PROBLEM TO WORK ON
In your reply, print every line of the listing exactly and omit all images.

SUPPLIED DATA

------------------------------------------------------------

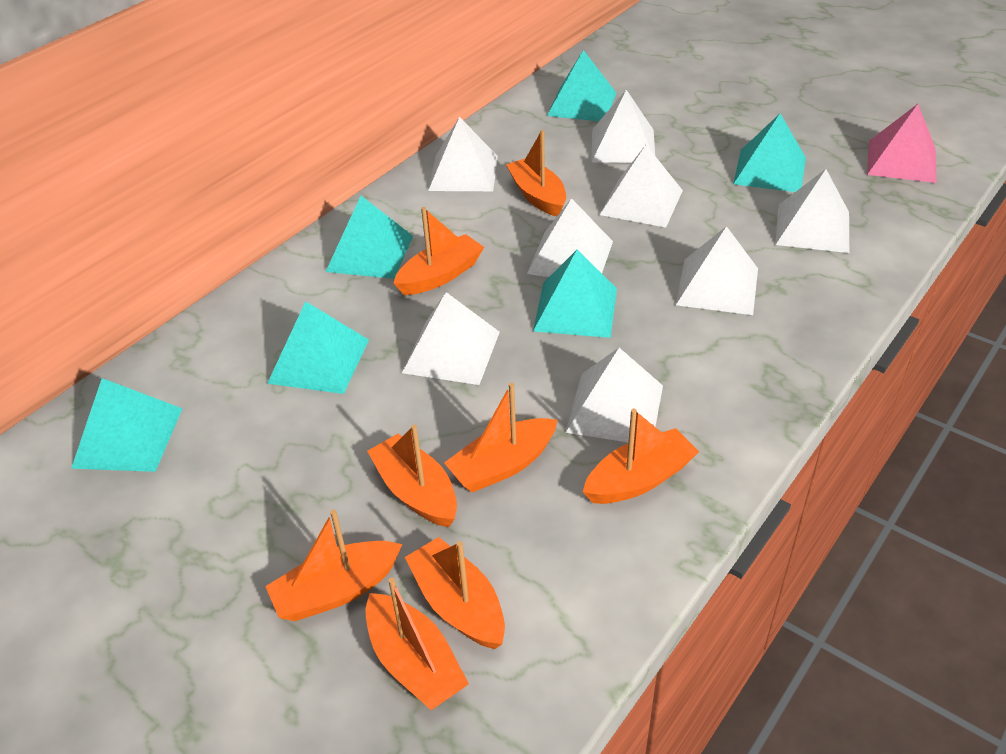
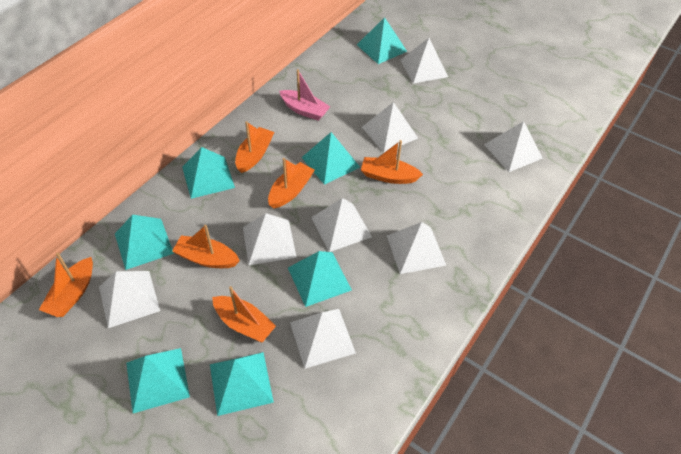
orange boat: 8 -> 6
pink boat: 0 -> 1
pink pyramid: 1 -> 0
turquoise pyramid: 6 -> 7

------------------------------------------------------------

TASK ANSWER
orange boat: 8 -> 6
pink boat: 0 -> 1
pink pyramid: 1 -> 0
turquoise pyramid: 6 -> 7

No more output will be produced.